■ Exercise details
Output, exactly as written, the lines below starting at the line containing "kitchen sink: (210, 737)" and ending at the line containing "door: (161, 126) -> (114, 212), hinge flipped". Drop the pictures and keep both end lines.

■ Record set

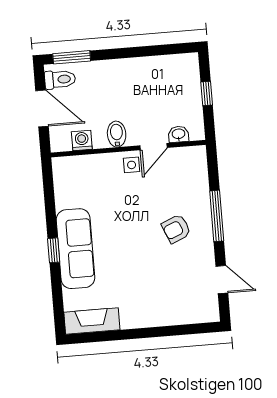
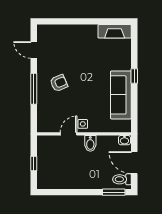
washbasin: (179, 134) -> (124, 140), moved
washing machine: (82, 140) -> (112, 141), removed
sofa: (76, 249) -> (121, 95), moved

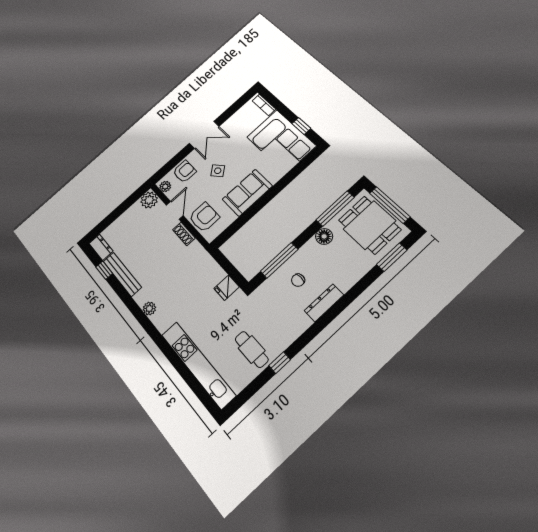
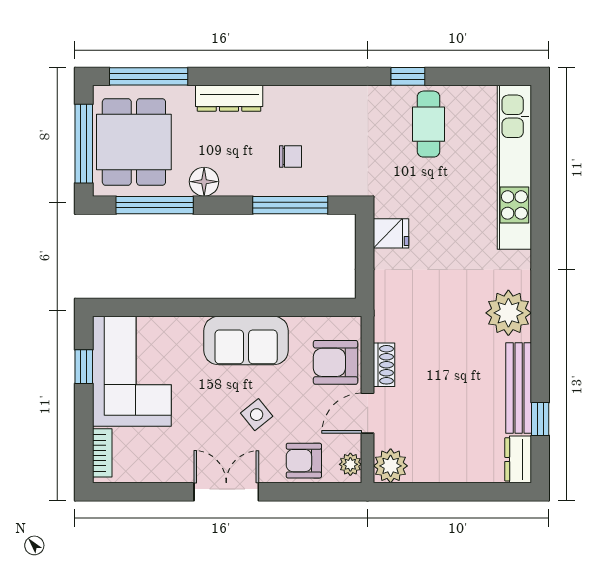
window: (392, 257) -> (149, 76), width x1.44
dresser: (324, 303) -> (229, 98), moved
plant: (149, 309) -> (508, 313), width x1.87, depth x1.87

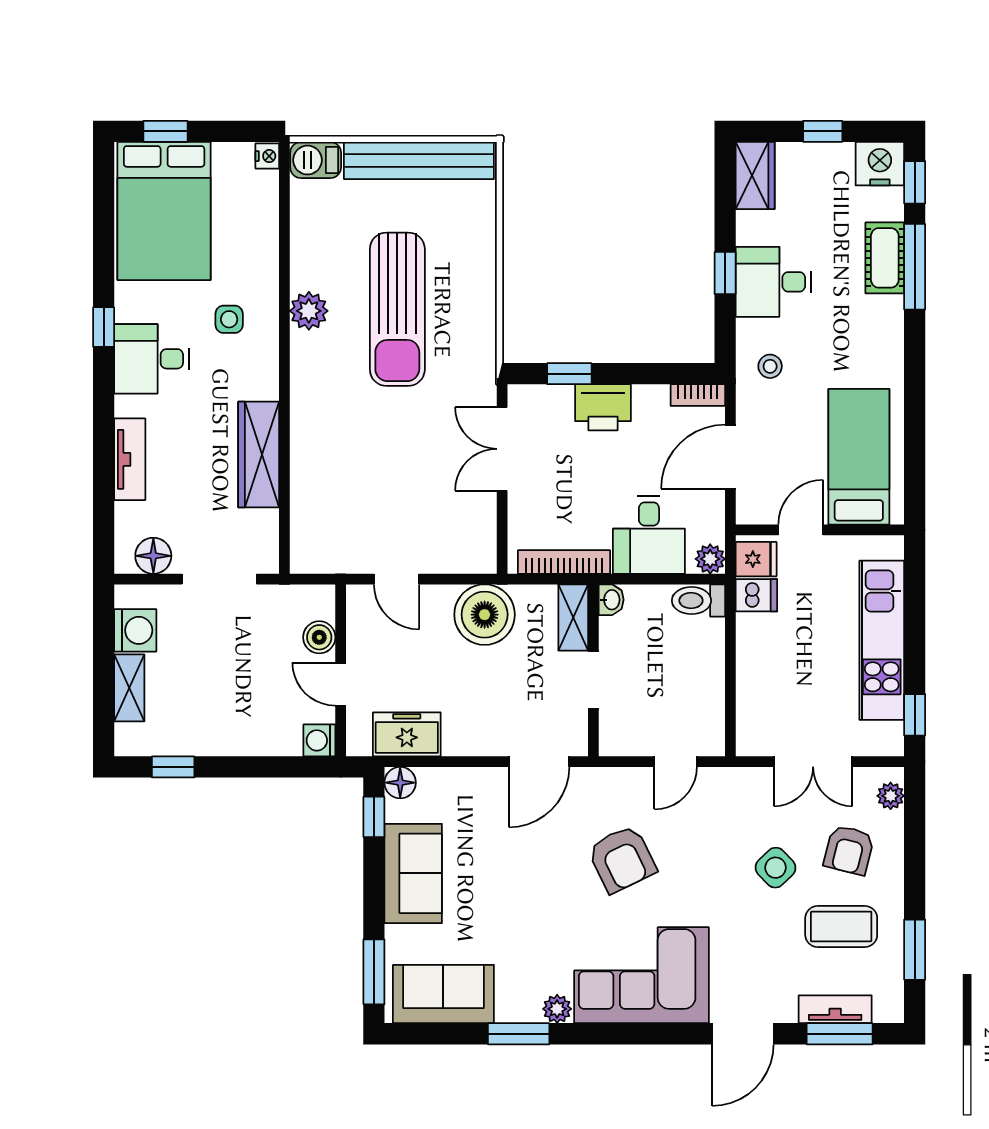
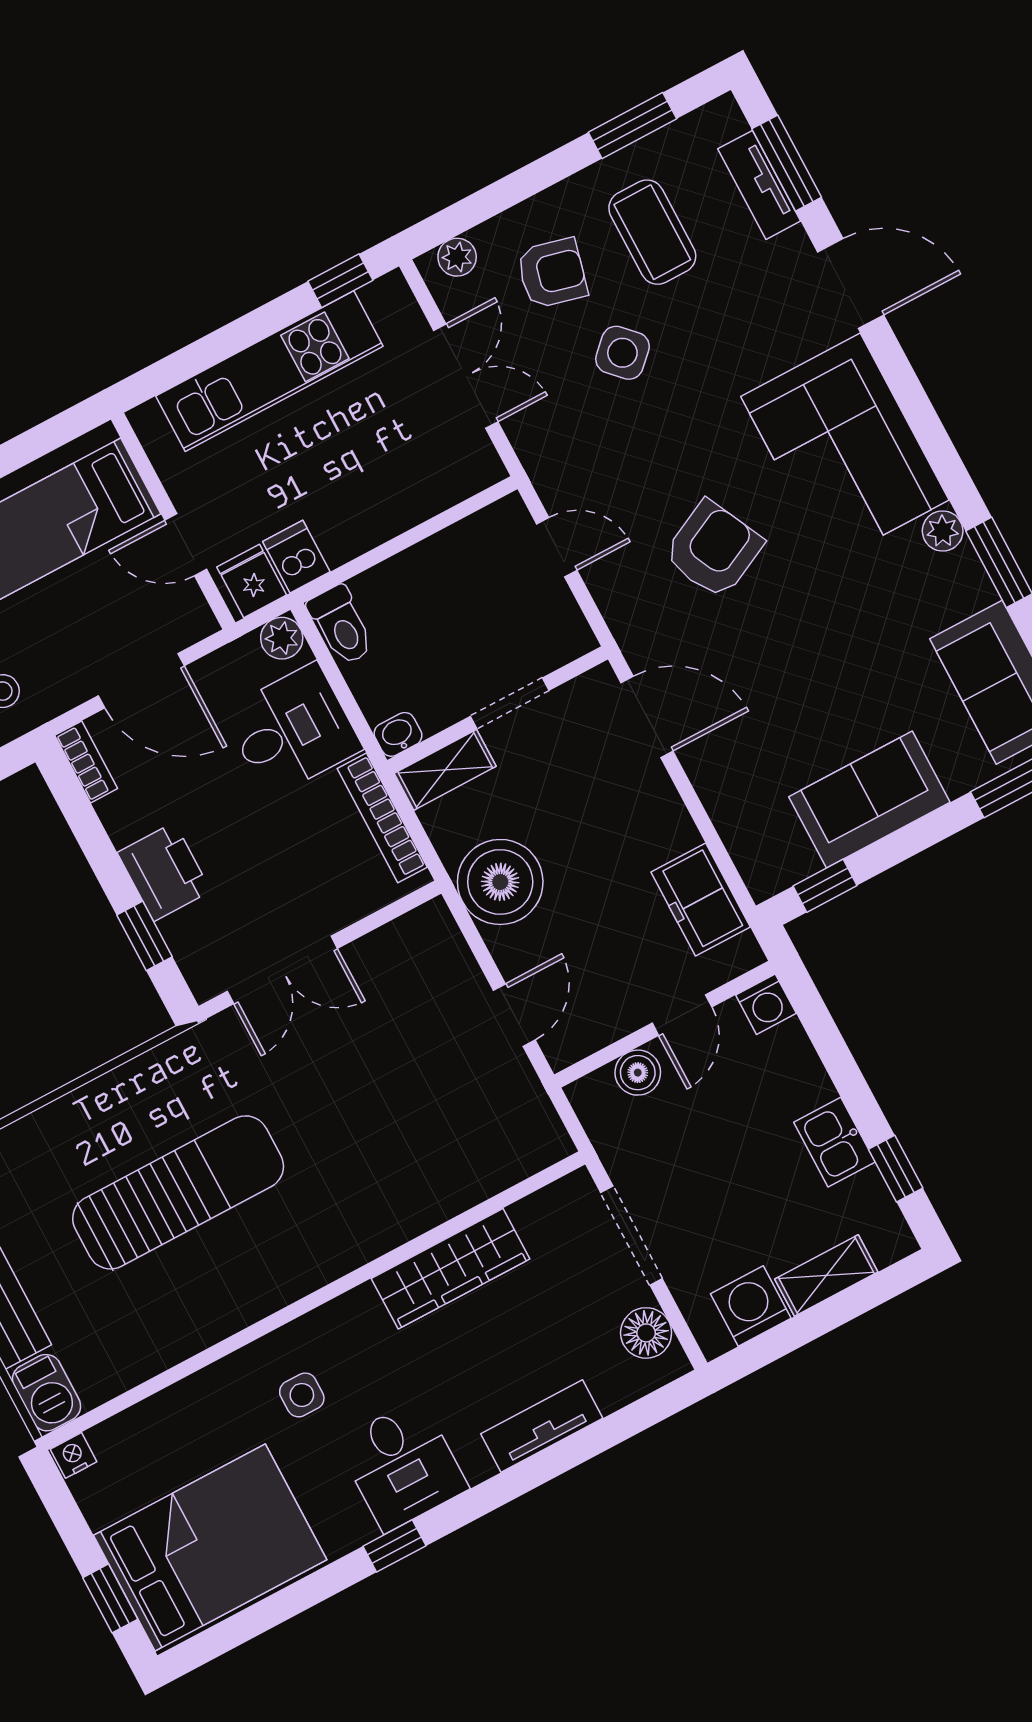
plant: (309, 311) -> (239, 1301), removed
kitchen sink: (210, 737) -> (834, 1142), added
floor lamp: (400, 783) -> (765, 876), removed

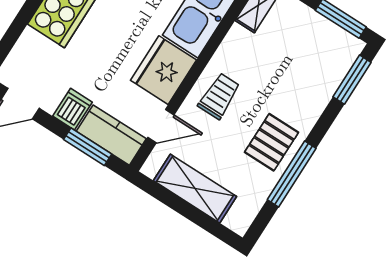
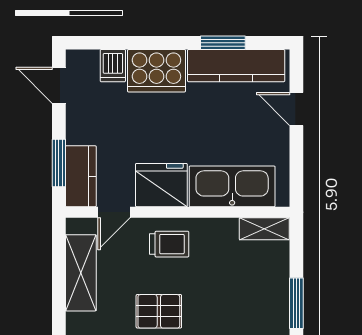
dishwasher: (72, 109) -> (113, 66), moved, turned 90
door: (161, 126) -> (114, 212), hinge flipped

---

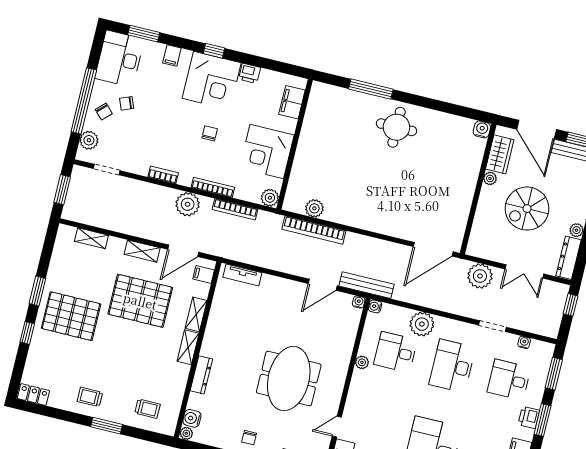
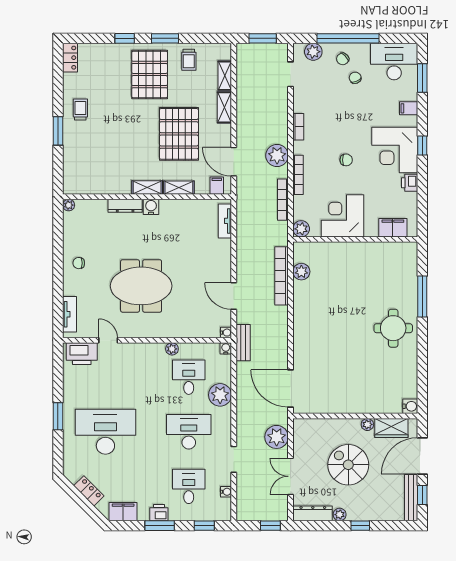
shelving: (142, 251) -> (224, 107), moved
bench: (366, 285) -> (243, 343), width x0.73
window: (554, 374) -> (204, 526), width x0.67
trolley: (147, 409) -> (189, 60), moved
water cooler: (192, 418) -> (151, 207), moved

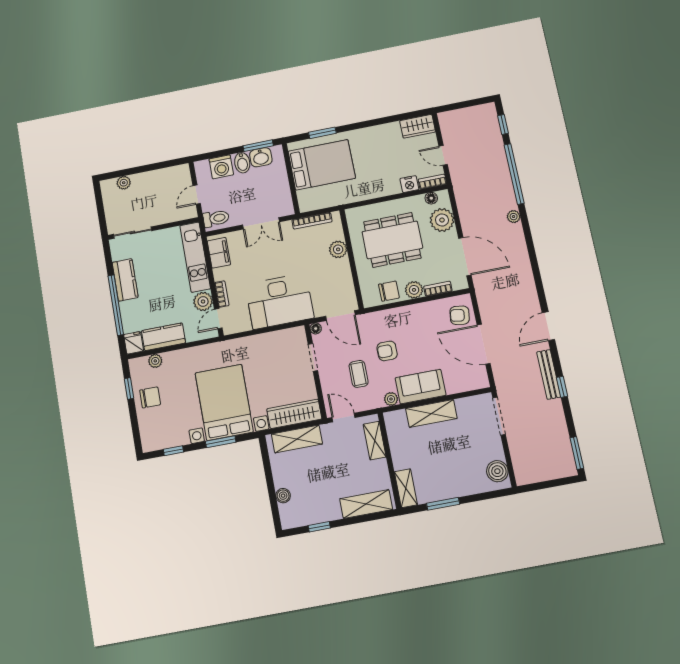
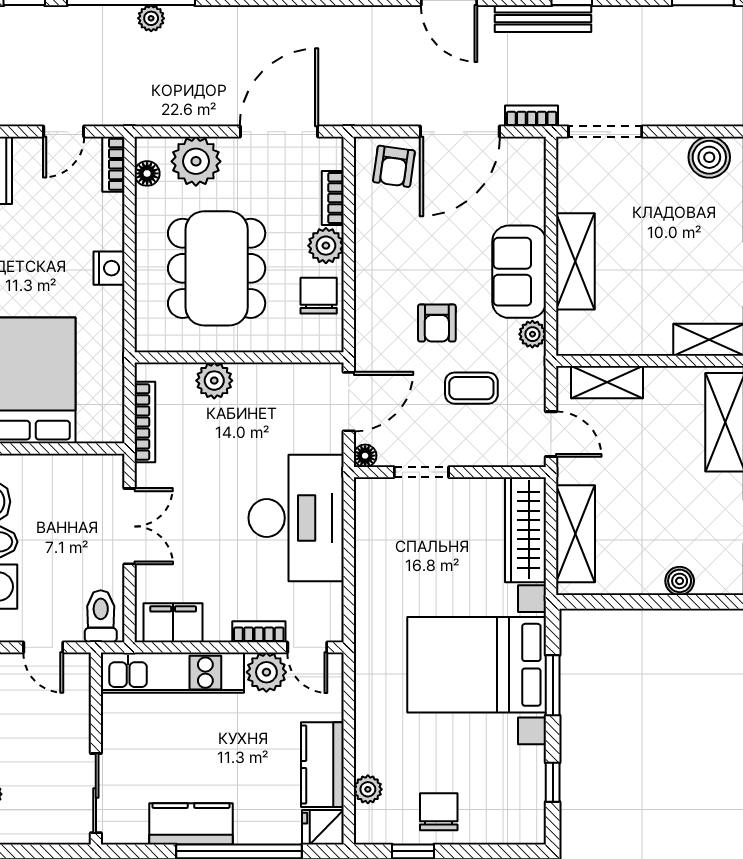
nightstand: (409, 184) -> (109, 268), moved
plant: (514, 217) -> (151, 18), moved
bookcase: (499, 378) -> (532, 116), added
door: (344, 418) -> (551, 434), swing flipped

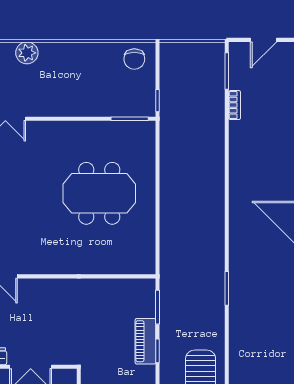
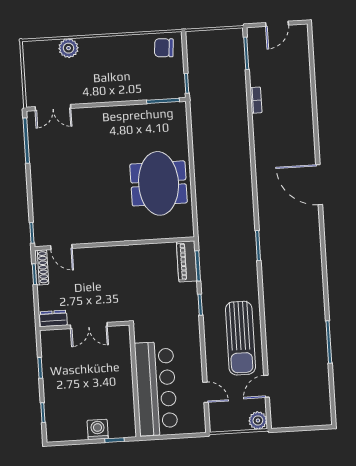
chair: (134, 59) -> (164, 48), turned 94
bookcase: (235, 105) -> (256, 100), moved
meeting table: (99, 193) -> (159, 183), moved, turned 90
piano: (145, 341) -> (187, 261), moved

■ Response below
kitchen sink: (210, 737) -> (834, 1142), added
floor lamp: (400, 783) -> (765, 876), removed

dishwasher: (72, 109) -> (113, 66), moved, turned 90
door: (161, 126) -> (114, 212), hinge flipped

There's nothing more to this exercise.